• WHAT IS EXPECTED: Please reproduce, exactly and with nothing added, the lines of the material below that run from the one containing "(179, 316) = (629, 135): white" to the end.

GIVEN DATA Start Marker

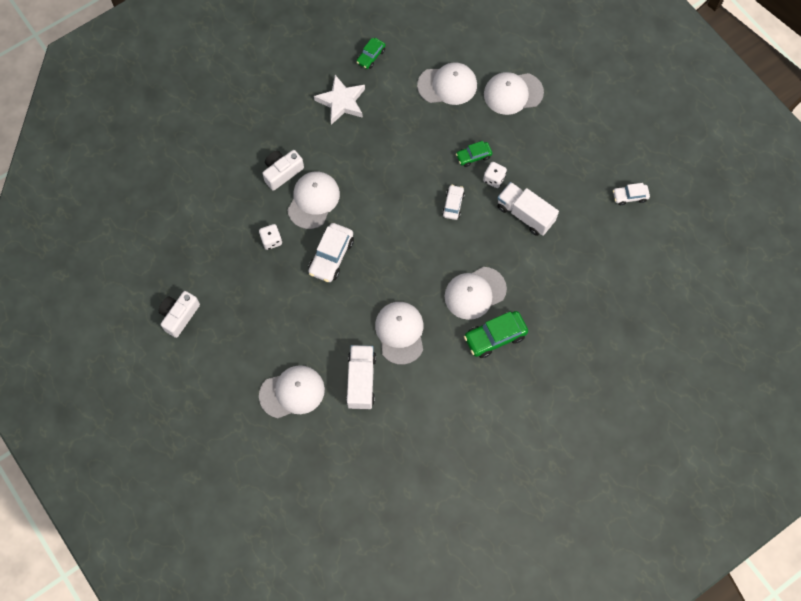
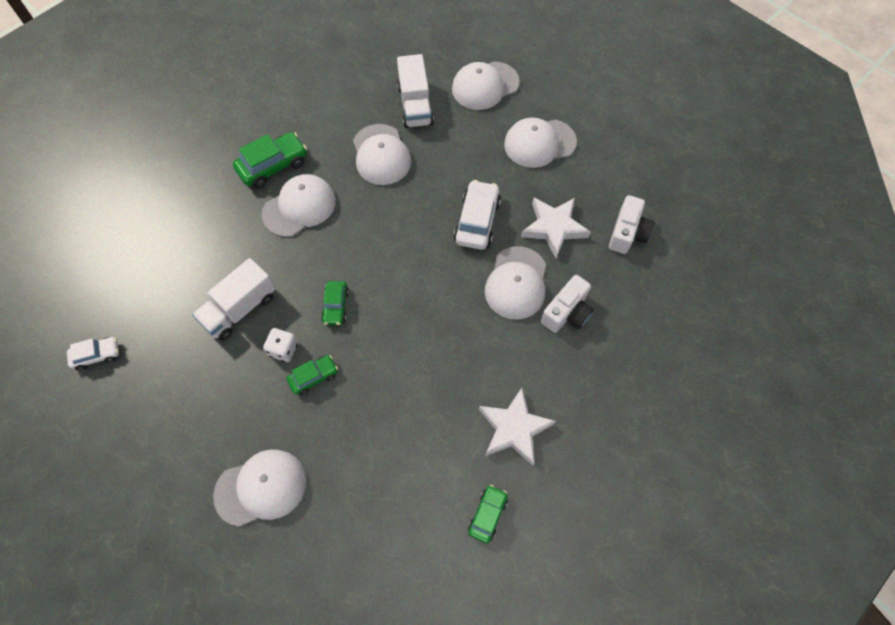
camera: 170 degrees right, 5 degrees down
(179, 316) = (629, 135): white camera -> white camera (627, 233)
(271, 240) = (553, 228): white dice -> white star
(447, 85) = (362, 484): white cap -> white cap (539, 143)
(453, 204) = (335, 306): white car -> green car
(525, 214) = (240, 309): white truck -> white truck turned 105 degrees clockwise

GIVEN DATA End Marker

• ANSWER BOX:
(179, 316) = (629, 135): white camera -> white camera (627, 233)
(271, 240) = (553, 228): white dice -> white star
(447, 85) = (362, 484): white cap -> white cap (539, 143)
(453, 204) = (335, 306): white car -> green car
(525, 214) = (240, 309): white truck -> white truck turned 105 degrees clockwise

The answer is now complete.